◆ **DESCRIPTION OF THE TASK**: Write out again, exactly as they stand, the line that includes "C1: 1uF (plus" and all remaining lines of the entries.
<<<<
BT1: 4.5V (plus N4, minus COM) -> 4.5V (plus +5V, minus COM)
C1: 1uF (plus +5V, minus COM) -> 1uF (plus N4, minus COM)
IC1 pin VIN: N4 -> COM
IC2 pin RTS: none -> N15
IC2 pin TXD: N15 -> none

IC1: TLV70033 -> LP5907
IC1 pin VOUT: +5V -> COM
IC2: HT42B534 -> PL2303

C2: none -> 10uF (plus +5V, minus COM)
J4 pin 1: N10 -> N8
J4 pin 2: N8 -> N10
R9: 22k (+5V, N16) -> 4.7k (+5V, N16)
>>>>
◆ **ANSWER SPACE**:
C1: 1uF (plus +5V, minus COM) -> 1uF (plus N4, minus COM)
IC1 pin VIN: N4 -> COM
IC2 pin RTS: none -> N15
IC2 pin TXD: N15 -> none

IC1: TLV70033 -> LP5907
IC1 pin VOUT: +5V -> COM
IC2: HT42B534 -> PL2303

C2: none -> 10uF (plus +5V, minus COM)
J4 pin 1: N10 -> N8
J4 pin 2: N8 -> N10
R9: 22k (+5V, N16) -> 4.7k (+5V, N16)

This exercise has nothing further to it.